» WORK ORDER
Print the line containing "(337, 489) = (494, 412): brown" and every later line of the records. Keep each one exactly as given, ending with the last.
EXTRACTED MATERIAL Block Start
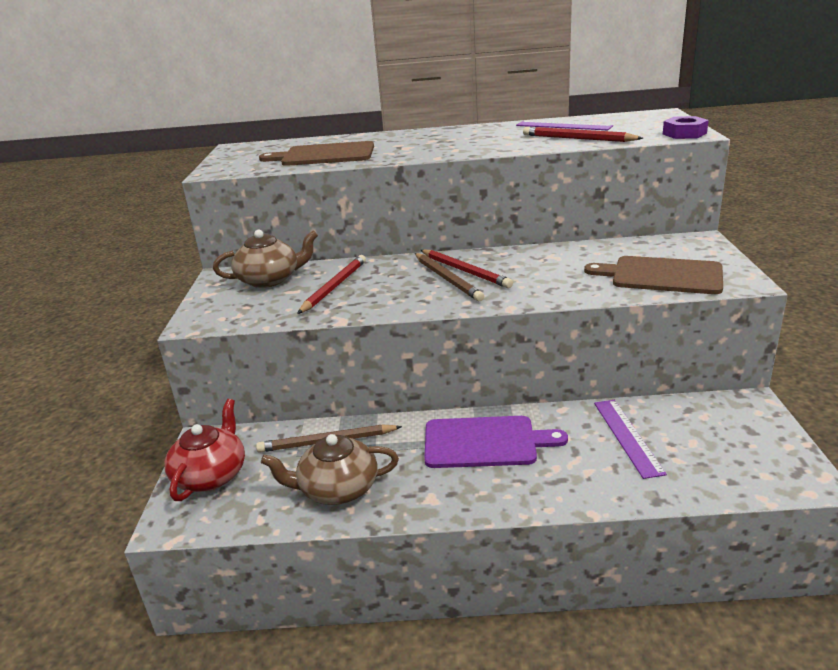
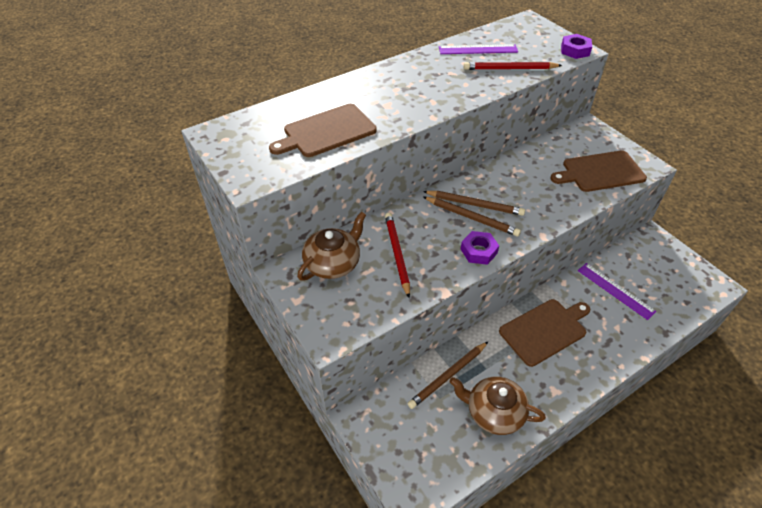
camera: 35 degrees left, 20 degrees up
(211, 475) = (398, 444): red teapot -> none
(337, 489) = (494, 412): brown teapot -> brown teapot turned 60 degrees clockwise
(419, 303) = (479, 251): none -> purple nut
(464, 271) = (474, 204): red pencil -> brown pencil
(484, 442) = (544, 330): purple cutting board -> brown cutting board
EXTRACTED MATERIAL Block End
» FINISHED EXERCISE
(337, 489) = (494, 412): brown teapot -> brown teapot turned 60 degrees clockwise
(419, 303) = (479, 251): none -> purple nut
(464, 271) = (474, 204): red pencil -> brown pencil
(484, 442) = (544, 330): purple cutting board -> brown cutting board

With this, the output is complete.